Retype exactly the span of lines below from the one with "(792, 82) = (637, 87): none -> black lamp" through the one with "(511, 195) = (336, 98): red duck -> grey duck". Do not include pictures.

(Scene images with change listings)
┄┄┄┄┄┄

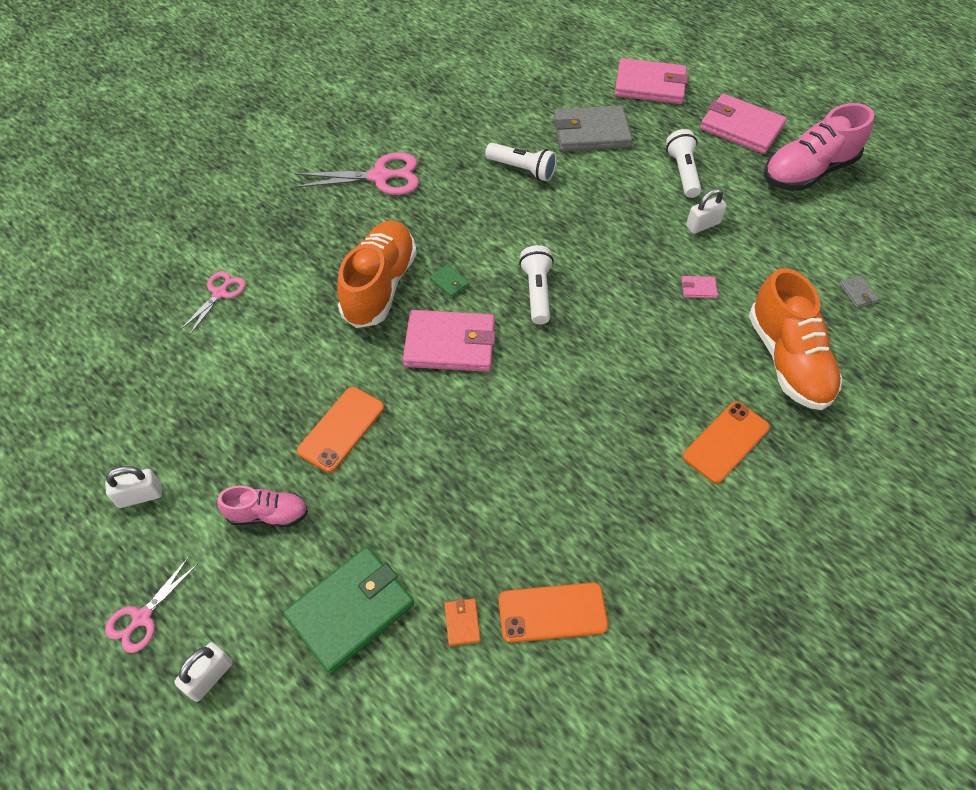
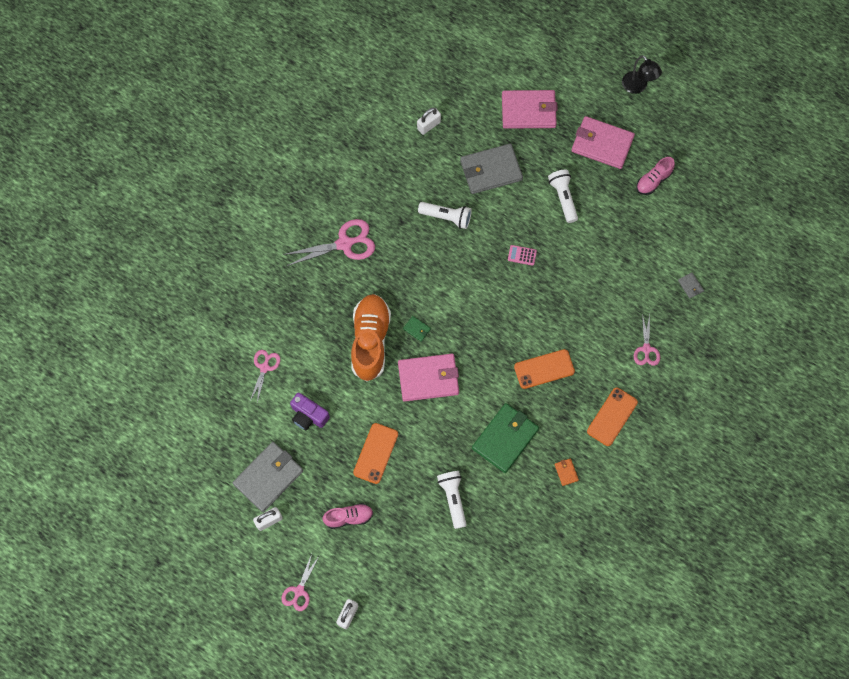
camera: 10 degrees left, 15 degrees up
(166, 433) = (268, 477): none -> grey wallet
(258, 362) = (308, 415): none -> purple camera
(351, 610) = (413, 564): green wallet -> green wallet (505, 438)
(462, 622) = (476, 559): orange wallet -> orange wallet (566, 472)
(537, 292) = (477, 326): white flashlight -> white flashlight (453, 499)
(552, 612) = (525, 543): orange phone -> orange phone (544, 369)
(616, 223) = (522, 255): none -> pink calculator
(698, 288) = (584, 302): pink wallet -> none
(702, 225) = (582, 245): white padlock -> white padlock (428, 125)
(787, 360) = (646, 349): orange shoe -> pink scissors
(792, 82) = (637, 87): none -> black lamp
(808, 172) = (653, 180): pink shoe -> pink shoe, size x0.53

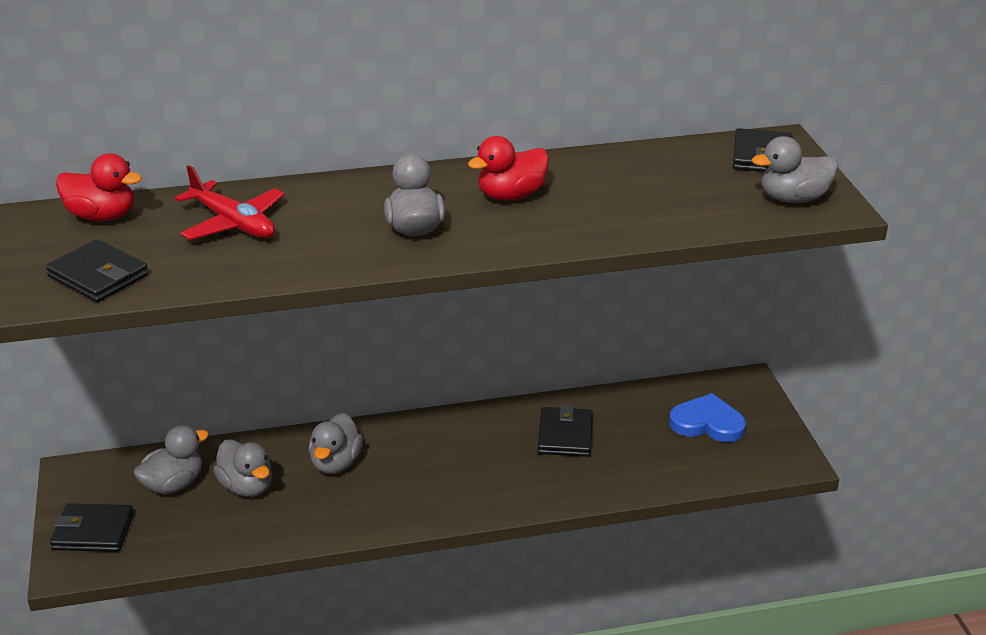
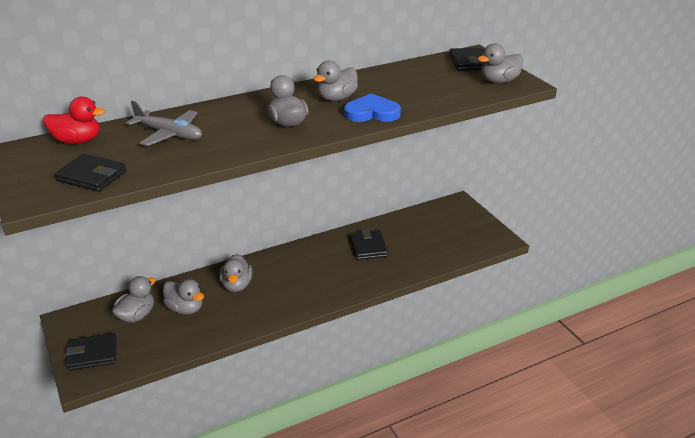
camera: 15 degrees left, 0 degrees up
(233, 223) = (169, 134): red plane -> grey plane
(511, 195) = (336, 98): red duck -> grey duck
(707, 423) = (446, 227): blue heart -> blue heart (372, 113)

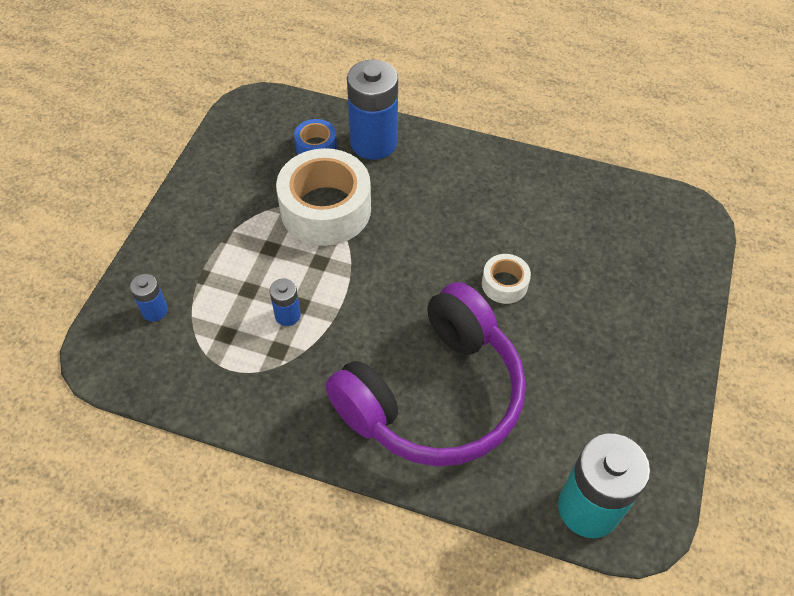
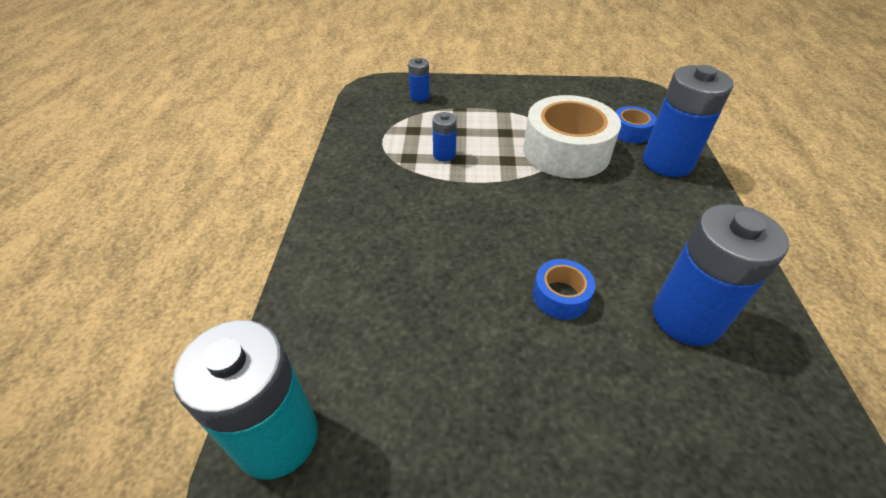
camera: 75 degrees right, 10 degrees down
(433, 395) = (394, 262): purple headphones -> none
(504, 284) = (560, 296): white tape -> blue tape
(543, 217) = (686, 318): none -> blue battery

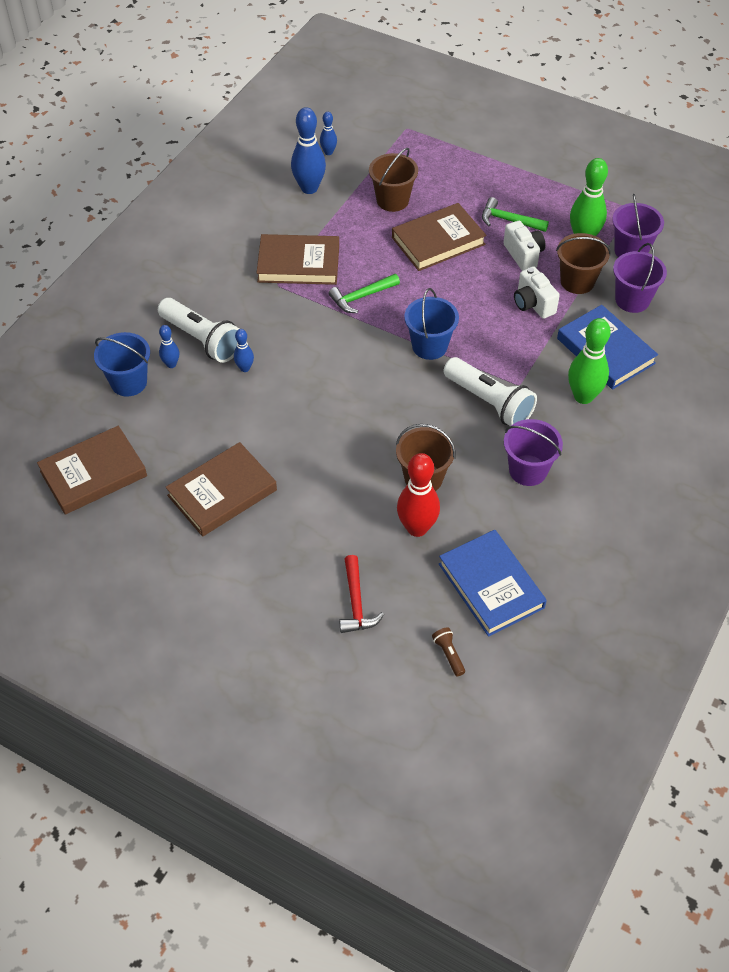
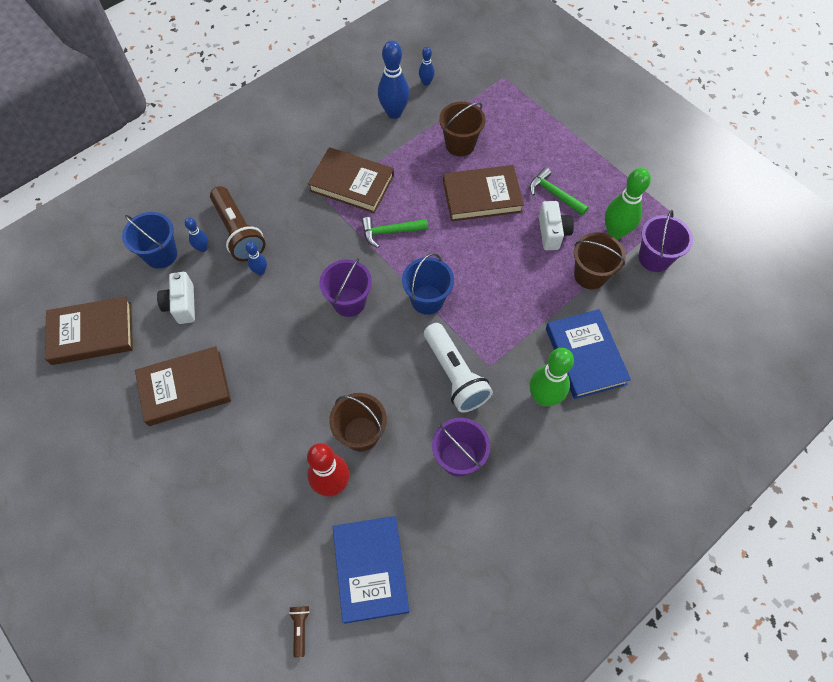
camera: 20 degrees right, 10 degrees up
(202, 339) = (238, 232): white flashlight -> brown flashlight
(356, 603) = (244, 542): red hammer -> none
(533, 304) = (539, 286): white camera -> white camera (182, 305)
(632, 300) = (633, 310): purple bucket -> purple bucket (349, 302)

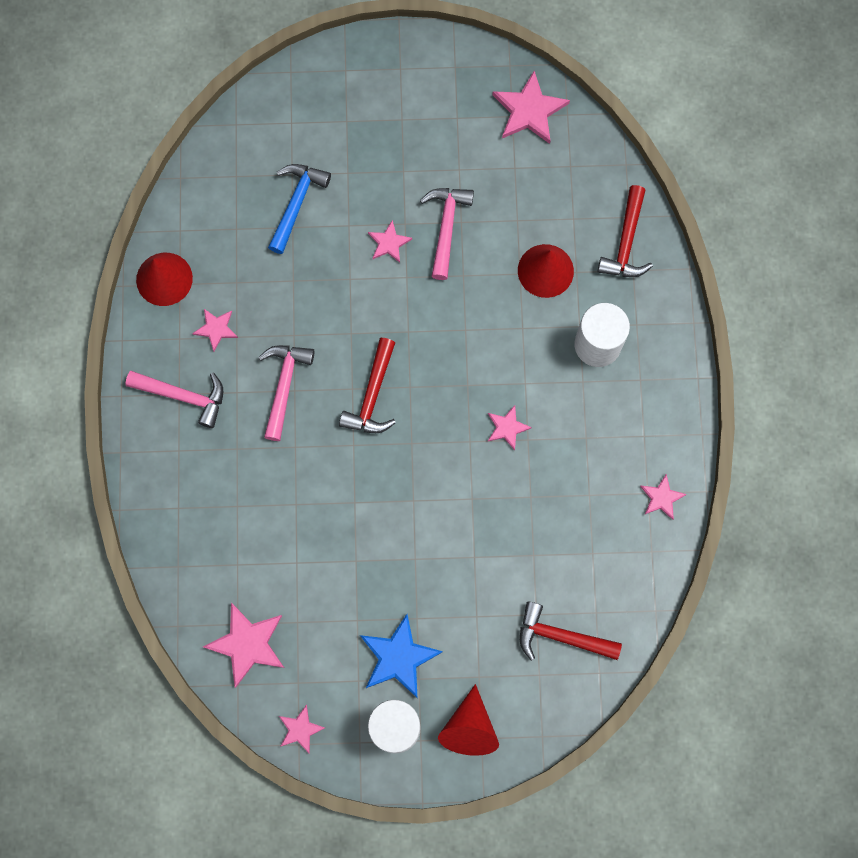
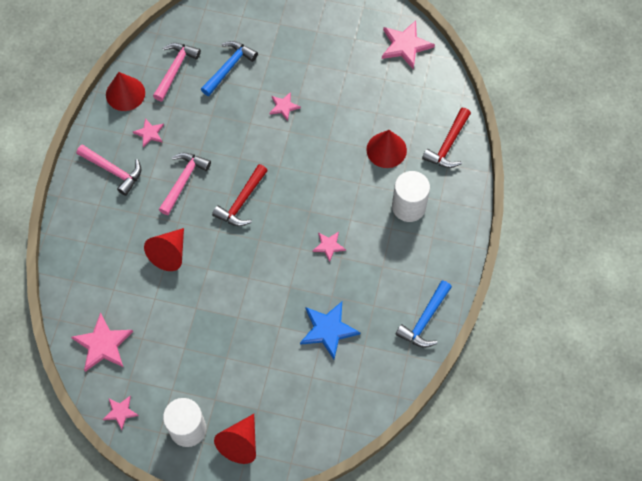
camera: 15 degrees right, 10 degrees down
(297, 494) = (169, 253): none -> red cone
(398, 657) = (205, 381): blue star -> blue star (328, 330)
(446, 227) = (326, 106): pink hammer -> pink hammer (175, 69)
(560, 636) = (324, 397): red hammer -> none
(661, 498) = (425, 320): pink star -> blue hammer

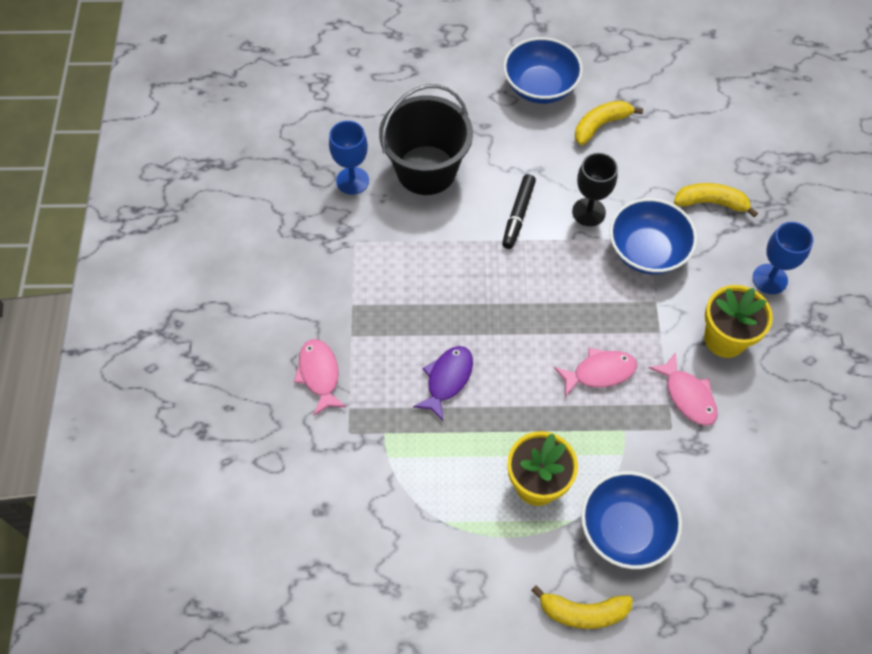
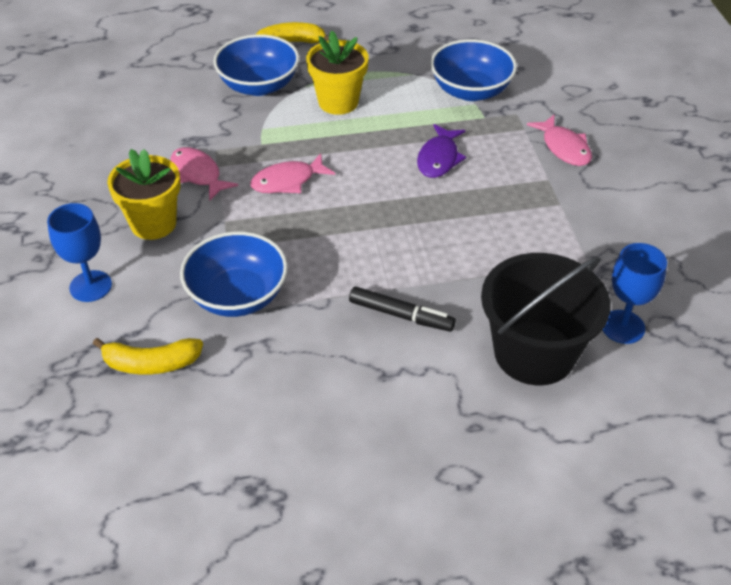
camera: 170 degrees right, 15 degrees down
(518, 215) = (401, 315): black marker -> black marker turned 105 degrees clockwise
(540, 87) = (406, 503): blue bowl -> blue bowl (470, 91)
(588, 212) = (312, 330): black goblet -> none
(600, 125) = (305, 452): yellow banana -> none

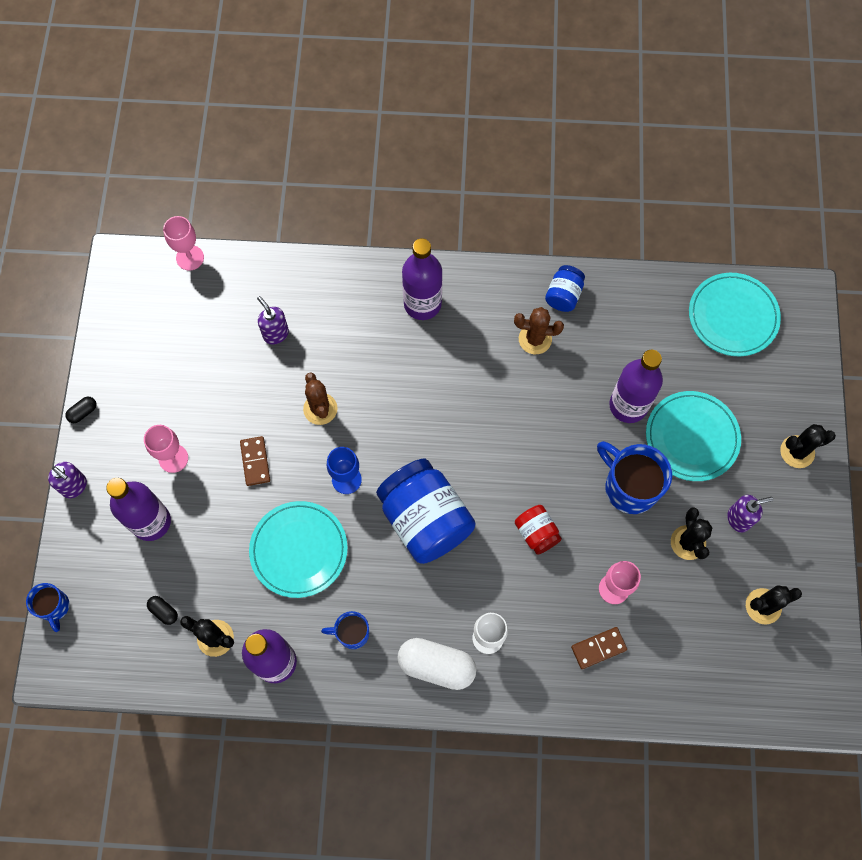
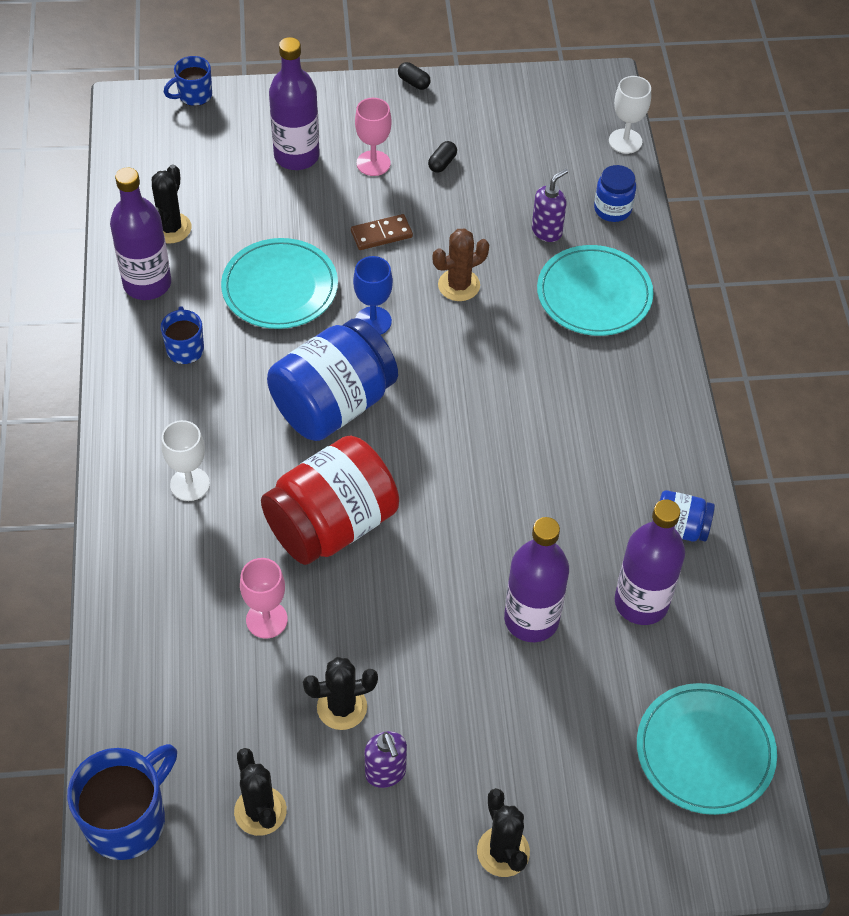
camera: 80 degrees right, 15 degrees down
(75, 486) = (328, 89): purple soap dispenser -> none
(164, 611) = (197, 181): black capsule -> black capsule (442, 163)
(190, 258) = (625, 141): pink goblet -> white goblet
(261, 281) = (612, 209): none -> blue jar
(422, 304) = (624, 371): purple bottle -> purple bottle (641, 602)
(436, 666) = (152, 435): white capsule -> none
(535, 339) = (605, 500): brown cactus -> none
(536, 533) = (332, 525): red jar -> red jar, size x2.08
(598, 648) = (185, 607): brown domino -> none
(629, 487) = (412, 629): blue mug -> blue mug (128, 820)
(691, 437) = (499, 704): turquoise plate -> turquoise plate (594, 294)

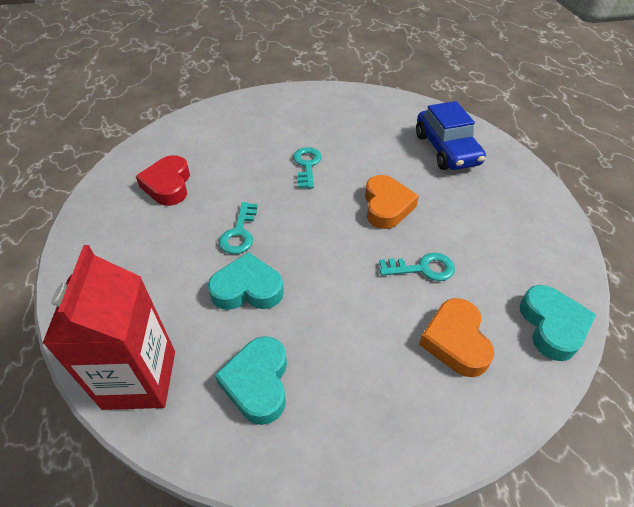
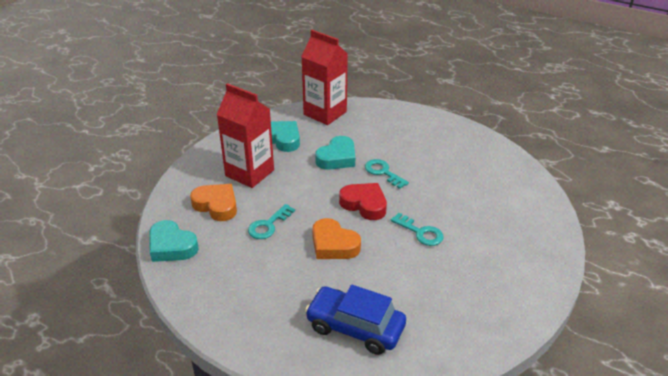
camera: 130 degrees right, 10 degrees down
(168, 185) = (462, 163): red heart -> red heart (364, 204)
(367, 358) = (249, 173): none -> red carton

┄┄┄┄┄┄

-- ANSWER TO THIS PROBLEM --
(792, 82) = (637, 87): none -> black lamp
(808, 172) = (653, 180): pink shoe -> pink shoe, size x0.53

camera: 15 degrees left, 0 degrees up
(233, 223) = (169, 134): red plane -> grey plane
(511, 195) = (336, 98): red duck -> grey duck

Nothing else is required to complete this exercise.